BEGIN Data for this exercise
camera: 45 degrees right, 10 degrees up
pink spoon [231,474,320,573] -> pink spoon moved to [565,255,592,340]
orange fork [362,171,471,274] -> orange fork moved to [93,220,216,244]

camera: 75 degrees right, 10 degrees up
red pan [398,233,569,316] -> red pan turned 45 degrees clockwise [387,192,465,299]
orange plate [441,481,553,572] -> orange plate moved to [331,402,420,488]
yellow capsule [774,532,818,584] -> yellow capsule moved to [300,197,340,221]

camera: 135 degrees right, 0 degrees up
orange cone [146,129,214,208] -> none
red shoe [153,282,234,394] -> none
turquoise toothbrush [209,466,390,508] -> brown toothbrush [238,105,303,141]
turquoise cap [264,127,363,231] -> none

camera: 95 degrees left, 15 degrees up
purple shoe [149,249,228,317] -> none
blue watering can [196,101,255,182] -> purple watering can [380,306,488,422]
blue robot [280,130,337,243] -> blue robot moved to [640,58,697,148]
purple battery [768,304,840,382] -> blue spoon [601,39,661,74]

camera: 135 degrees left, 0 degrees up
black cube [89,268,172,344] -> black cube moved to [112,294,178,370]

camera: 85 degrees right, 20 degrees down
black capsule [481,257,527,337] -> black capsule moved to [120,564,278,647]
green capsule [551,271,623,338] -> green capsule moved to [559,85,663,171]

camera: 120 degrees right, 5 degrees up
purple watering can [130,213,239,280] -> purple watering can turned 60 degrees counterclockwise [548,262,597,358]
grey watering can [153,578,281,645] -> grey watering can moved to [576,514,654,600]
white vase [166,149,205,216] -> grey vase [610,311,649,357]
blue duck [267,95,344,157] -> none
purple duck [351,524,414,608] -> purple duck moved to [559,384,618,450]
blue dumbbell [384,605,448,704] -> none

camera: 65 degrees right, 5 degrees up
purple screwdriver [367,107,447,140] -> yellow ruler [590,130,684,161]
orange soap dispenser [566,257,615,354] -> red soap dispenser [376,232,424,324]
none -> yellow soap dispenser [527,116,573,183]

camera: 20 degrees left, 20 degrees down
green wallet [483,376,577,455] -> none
END Data for this exercise
Would you please copy every line in the data that contains the word "black"?

* _Worked solution_
black cube [89,268,172,344] -> black cube moved to [112,294,178,370]
black capsule [481,257,527,337] -> black capsule moved to [120,564,278,647]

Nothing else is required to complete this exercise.